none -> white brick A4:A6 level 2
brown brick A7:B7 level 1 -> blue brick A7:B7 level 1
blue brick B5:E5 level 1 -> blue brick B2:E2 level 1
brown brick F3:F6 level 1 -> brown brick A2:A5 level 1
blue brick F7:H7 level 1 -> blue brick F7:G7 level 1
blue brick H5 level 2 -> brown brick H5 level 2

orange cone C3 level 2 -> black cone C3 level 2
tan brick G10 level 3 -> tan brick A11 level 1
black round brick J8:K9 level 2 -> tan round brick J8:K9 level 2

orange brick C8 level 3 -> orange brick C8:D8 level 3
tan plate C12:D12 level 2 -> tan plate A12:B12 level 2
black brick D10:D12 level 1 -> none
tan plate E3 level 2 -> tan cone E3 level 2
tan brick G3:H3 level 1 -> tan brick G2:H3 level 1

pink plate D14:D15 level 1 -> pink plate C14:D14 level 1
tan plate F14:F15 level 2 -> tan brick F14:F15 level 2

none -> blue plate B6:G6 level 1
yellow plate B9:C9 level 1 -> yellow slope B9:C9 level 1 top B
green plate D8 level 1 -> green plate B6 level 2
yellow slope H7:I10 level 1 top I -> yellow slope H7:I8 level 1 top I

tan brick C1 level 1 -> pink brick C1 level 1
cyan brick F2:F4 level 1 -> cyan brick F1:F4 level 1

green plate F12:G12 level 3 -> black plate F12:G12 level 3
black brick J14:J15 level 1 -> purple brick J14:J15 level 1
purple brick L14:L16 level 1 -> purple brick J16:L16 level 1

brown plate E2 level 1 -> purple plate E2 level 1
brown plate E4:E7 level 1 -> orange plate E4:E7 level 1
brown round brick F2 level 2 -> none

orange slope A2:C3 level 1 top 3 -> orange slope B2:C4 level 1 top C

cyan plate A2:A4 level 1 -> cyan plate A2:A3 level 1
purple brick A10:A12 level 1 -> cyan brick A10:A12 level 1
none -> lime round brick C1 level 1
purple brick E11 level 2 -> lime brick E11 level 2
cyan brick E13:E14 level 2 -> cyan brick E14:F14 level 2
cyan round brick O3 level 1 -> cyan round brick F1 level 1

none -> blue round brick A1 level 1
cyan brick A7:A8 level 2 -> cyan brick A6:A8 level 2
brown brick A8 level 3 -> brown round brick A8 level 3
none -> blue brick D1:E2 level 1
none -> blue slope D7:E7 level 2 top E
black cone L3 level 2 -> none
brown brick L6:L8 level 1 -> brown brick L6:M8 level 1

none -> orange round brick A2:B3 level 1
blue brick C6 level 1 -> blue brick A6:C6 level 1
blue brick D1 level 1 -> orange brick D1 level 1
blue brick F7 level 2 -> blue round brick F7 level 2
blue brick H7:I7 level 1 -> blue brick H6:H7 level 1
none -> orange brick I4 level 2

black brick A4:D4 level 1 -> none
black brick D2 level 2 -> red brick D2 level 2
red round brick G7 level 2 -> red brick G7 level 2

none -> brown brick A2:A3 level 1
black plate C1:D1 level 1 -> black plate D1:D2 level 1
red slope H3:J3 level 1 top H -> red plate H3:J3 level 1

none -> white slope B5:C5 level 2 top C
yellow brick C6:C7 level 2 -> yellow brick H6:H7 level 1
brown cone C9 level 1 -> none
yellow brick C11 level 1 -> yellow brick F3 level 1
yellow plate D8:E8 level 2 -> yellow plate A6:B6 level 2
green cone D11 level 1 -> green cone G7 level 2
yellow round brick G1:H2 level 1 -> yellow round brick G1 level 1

Task goal: Beginning with the first line of the listing above, print each line exactly until you have printed the line that contains "brown plate E2".

Solution to this exercise:
none -> white brick A4:A6 level 2
brown brick A7:B7 level 1 -> blue brick A7:B7 level 1
blue brick B5:E5 level 1 -> blue brick B2:E2 level 1
brown brick F3:F6 level 1 -> brown brick A2:A5 level 1
blue brick F7:H7 level 1 -> blue brick F7:G7 level 1
blue brick H5 level 2 -> brown brick H5 level 2

orange cone C3 level 2 -> black cone C3 level 2
tan brick G10 level 3 -> tan brick A11 level 1
black round brick J8:K9 level 2 -> tan round brick J8:K9 level 2

orange brick C8 level 3 -> orange brick C8:D8 level 3
tan plate C12:D12 level 2 -> tan plate A12:B12 level 2
black brick D10:D12 level 1 -> none
tan plate E3 level 2 -> tan cone E3 level 2
tan brick G3:H3 level 1 -> tan brick G2:H3 level 1

pink plate D14:D15 level 1 -> pink plate C14:D14 level 1
tan plate F14:F15 level 2 -> tan brick F14:F15 level 2

none -> blue plate B6:G6 level 1
yellow plate B9:C9 level 1 -> yellow slope B9:C9 level 1 top B
green plate D8 level 1 -> green plate B6 level 2
yellow slope H7:I10 level 1 top I -> yellow slope H7:I8 level 1 top I

tan brick C1 level 1 -> pink brick C1 level 1
cyan brick F2:F4 level 1 -> cyan brick F1:F4 level 1

green plate F12:G12 level 3 -> black plate F12:G12 level 3
black brick J14:J15 level 1 -> purple brick J14:J15 level 1
purple brick L14:L16 level 1 -> purple brick J16:L16 level 1

brown plate E2 level 1 -> purple plate E2 level 1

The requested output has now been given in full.